** Task instructions **
Count up the lines of the data below that contain the string "size", then give only the total.

** Raw data **
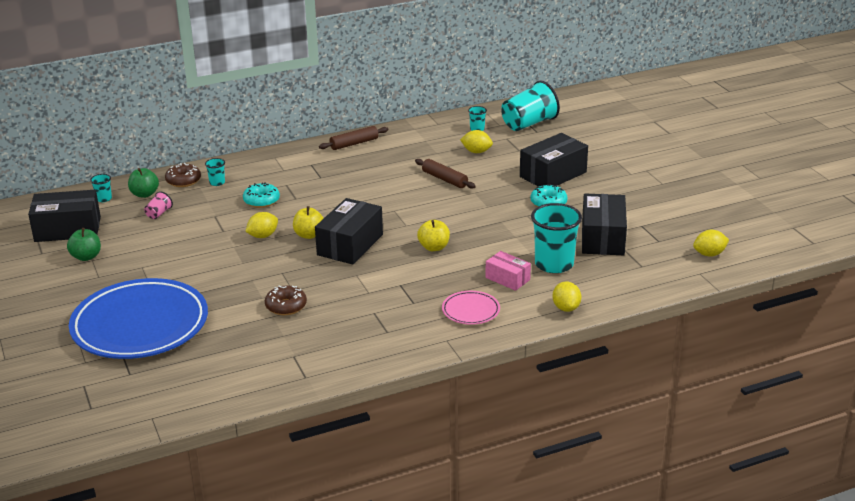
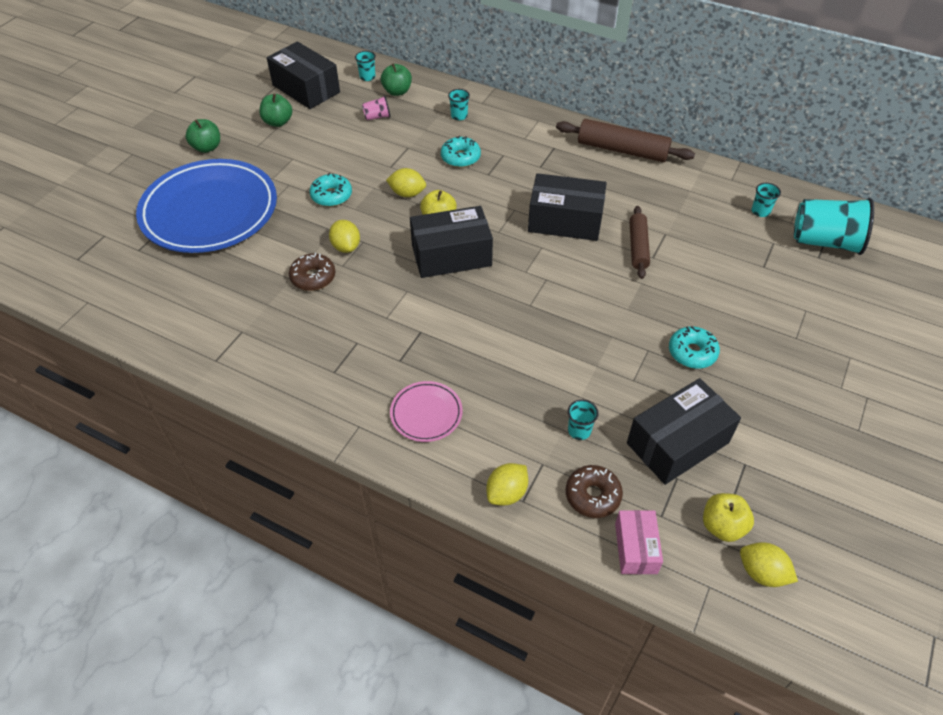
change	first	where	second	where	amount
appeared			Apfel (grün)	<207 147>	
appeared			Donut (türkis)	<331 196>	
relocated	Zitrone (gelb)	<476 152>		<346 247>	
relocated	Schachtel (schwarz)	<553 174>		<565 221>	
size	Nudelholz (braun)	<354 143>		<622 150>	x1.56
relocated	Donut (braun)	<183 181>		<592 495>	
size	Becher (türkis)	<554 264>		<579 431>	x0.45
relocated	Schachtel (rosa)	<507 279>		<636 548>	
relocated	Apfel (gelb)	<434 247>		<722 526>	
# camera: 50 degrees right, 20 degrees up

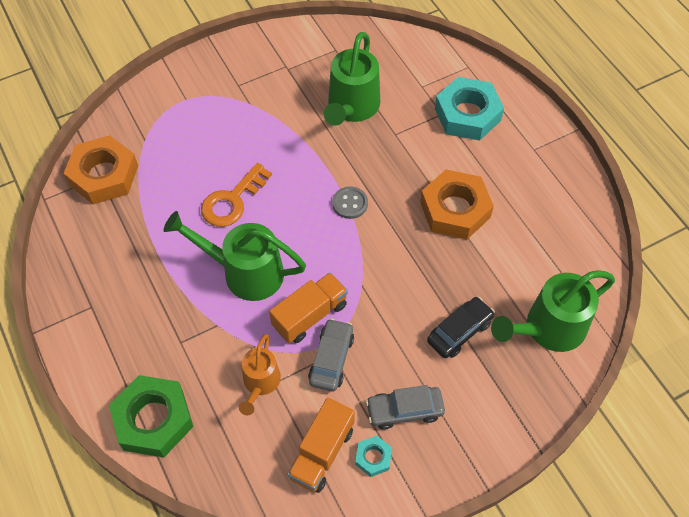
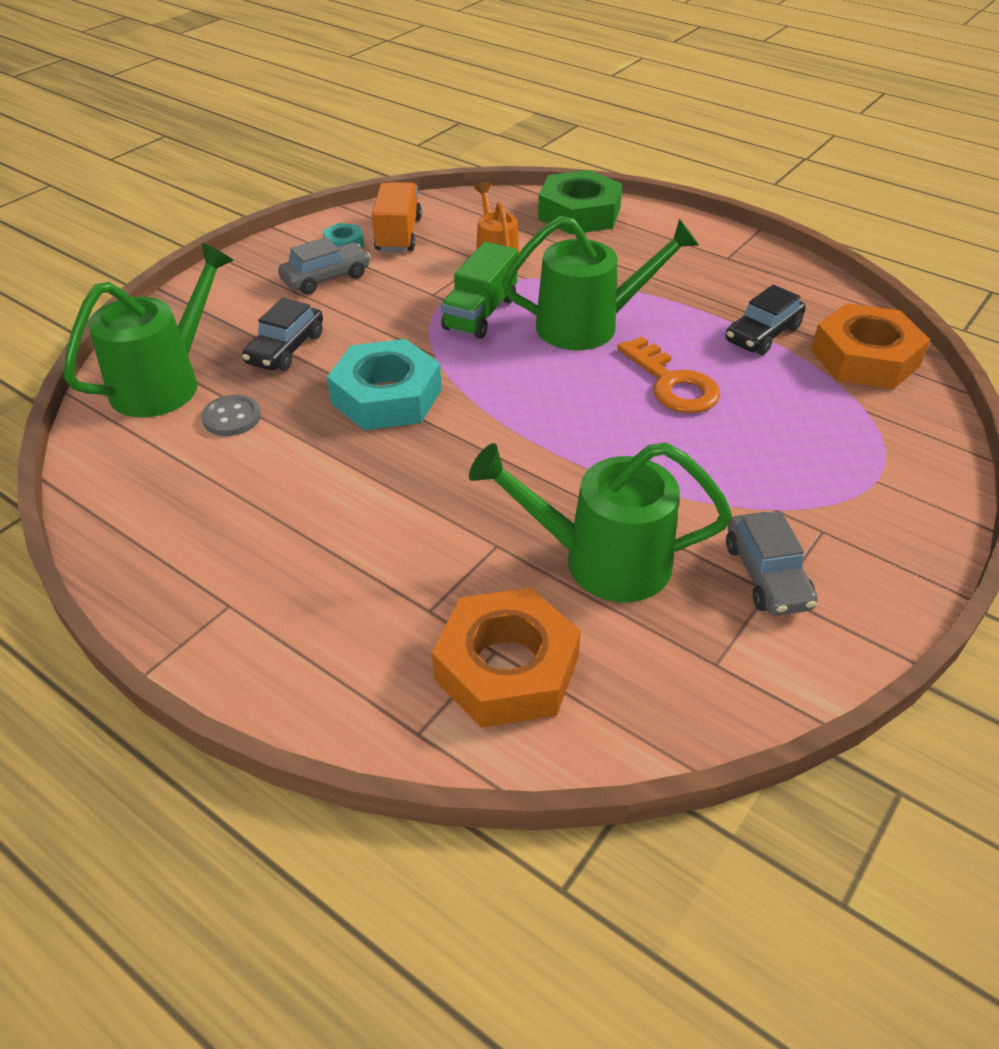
change	first	where	second	where	amount
relocated	Knopf (grau)	<350 203>		<232 417>	
relocated	Sechskantmutter (türkis)	<467 114>		<386 396>	
relocated	Sechskantmutter (orange)	<455 209>		<506 668>	
colour	Lastwagen (orange)	<310 315>	Lastwagen (grün)	<480 313>	
spun	Gießkanne (grün)	<351 108>		<600 561>	75 degrees counterclockwise
spun	Schlüssel (orange)	<232 200>		<672 383>	135 degrees clockwise
appeared			Auto (schwarz)	<762 334>	
relocated	Auto (grau)	<331 359>		<767 575>	
# camera: 155 degrees right, 15 degrees down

** Result of this task **
2